Scene image comparisons:

--

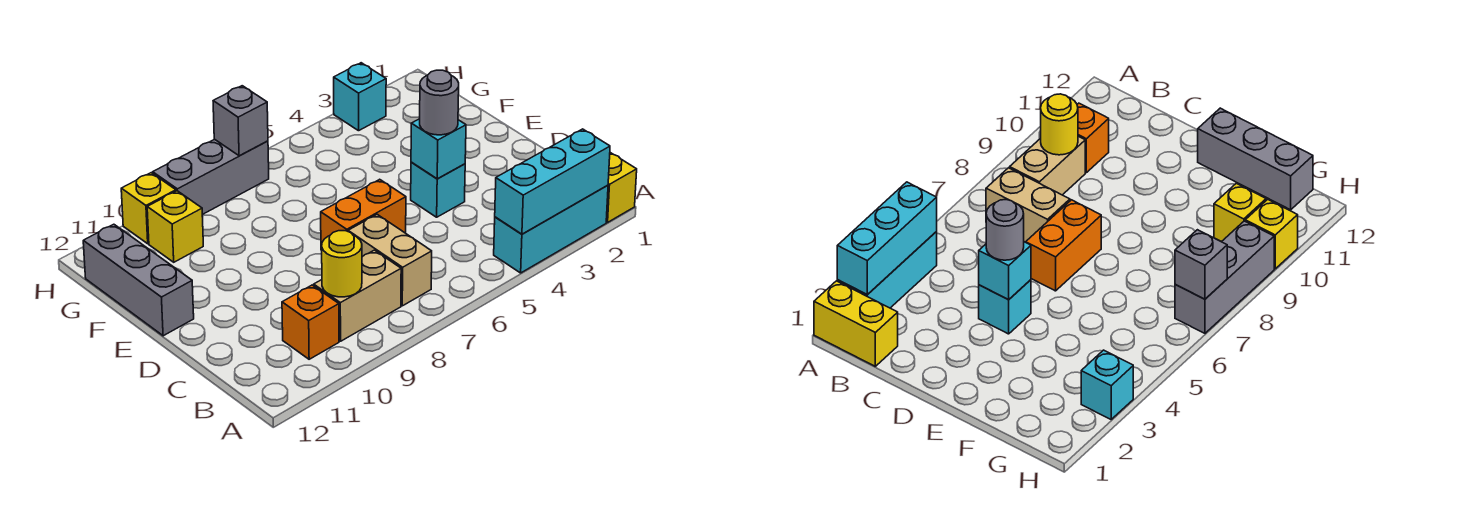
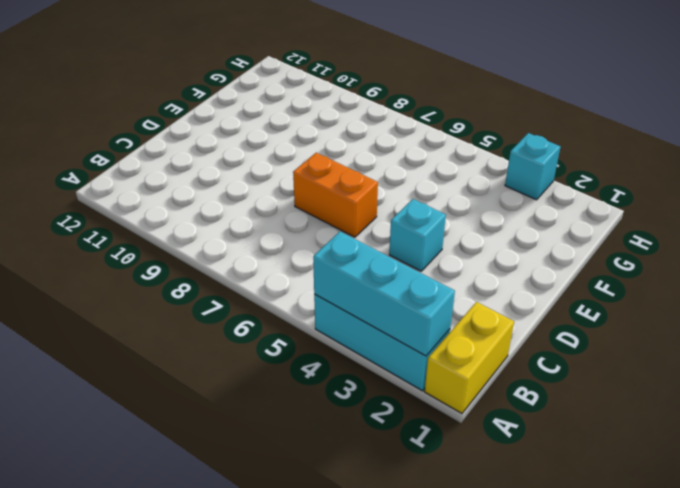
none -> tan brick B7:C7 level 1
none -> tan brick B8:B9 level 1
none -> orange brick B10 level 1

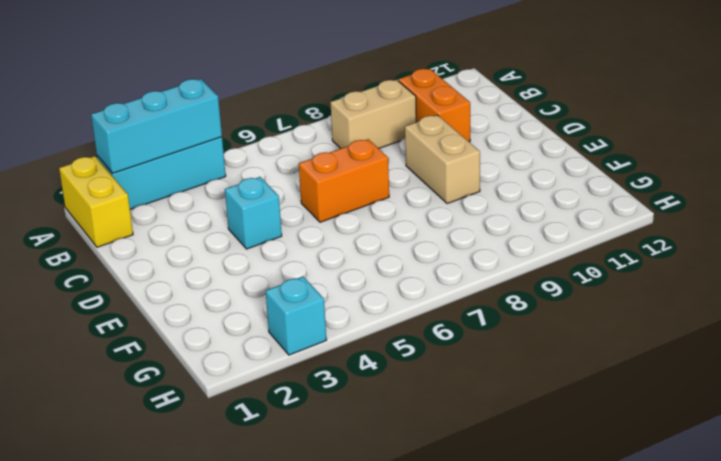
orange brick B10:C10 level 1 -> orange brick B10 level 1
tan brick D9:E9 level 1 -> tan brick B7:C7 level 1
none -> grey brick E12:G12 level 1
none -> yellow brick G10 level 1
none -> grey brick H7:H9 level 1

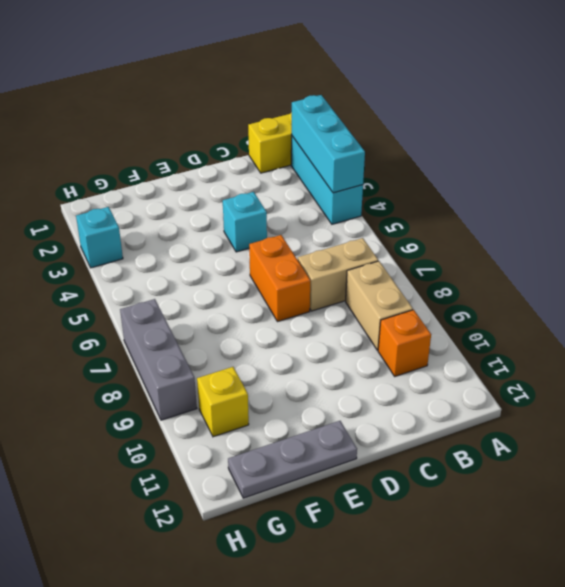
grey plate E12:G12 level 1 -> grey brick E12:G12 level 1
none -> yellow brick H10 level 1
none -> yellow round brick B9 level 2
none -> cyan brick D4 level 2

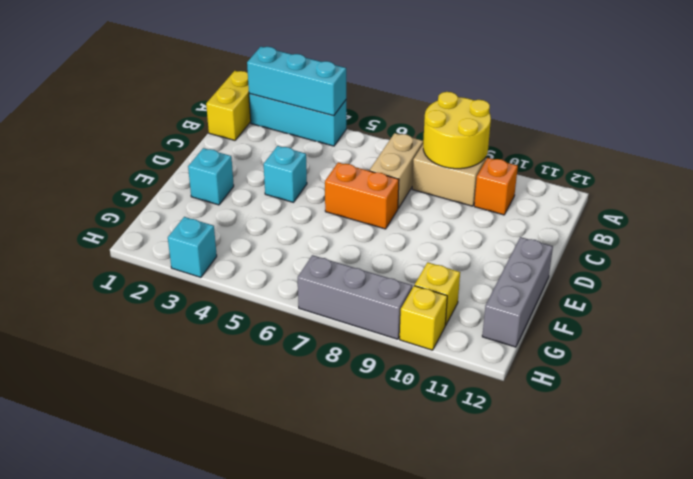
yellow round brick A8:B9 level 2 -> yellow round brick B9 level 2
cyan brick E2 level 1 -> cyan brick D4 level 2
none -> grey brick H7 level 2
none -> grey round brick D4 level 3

--

What the exercise asks
Only the text of the records above is to be reproduced, exactly as given; the pictures are dropped.

Task answer
none -> tan brick B7:C7 level 1
none -> tan brick B8:B9 level 1
none -> orange brick B10 level 1

orange brick B10:C10 level 1 -> orange brick B10 level 1
tan brick D9:E9 level 1 -> tan brick B7:C7 level 1
none -> grey brick E12:G12 level 1
none -> yellow brick G10 level 1
none -> grey brick H7:H9 level 1

grey plate E12:G12 level 1 -> grey brick E12:G12 level 1
none -> yellow brick H10 level 1
none -> yellow round brick B9 level 2
none -> cyan brick D4 level 2

yellow round brick A8:B9 level 2 -> yellow round brick B9 level 2
cyan brick E2 level 1 -> cyan brick D4 level 2
none -> grey brick H7 level 2
none -> grey round brick D4 level 3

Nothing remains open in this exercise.